Saved entries

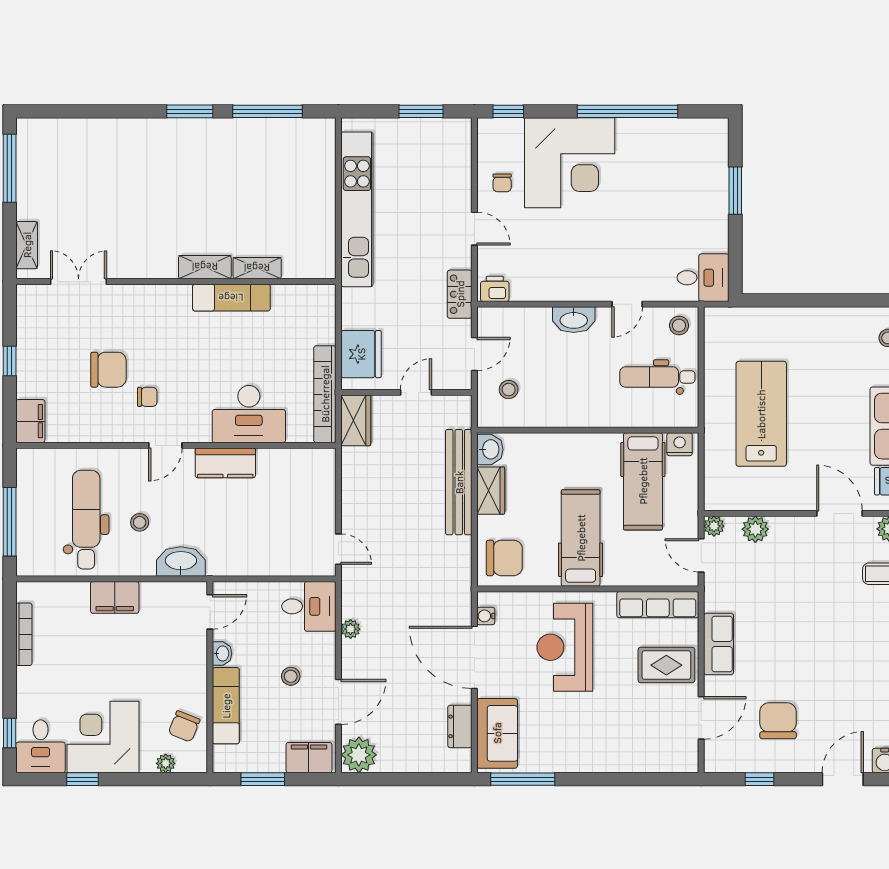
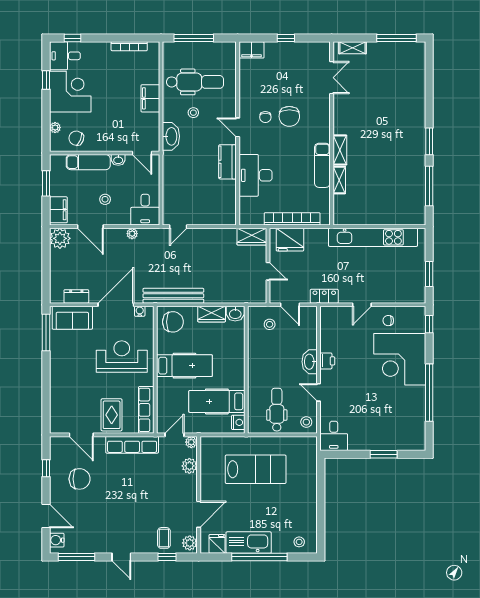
printer: (495, 289) -> (327, 361), moved
chair: (108, 370) -> (289, 116), moved
bookcase: (325, 394) -> (292, 219), moved
bench: (459, 482) -> (173, 296), moved
chair: (504, 558) -> (173, 322), turned -90
row of seats: (719, 644) -> (132, 445), width x1.48

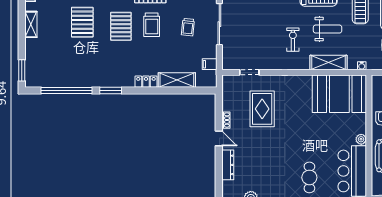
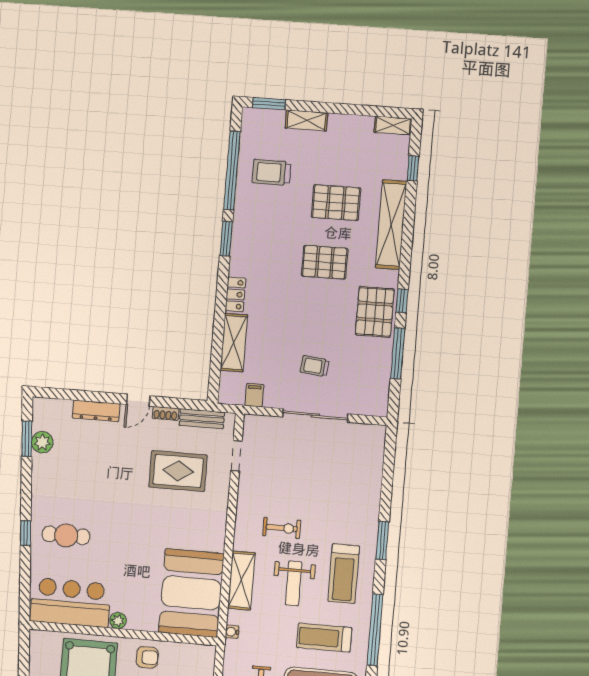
shelving: (31, 24) -> (306, 120), moved
trolley: (152, 25) -> (271, 172), moved
bench: (227, 96) -> (202, 419), added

→ **ABOUT THIS TASK**
Please quote the records above exactly, beginning at the line that contains "row of seats: (719, 644)" and ending at their last line. Leave the pictures out.

→ **RESPONSE TO THIS TASK**
row of seats: (719, 644) -> (132, 445), width x1.48

shelving: (31, 24) -> (306, 120), moved
trolley: (152, 25) -> (271, 172), moved
bench: (227, 96) -> (202, 419), added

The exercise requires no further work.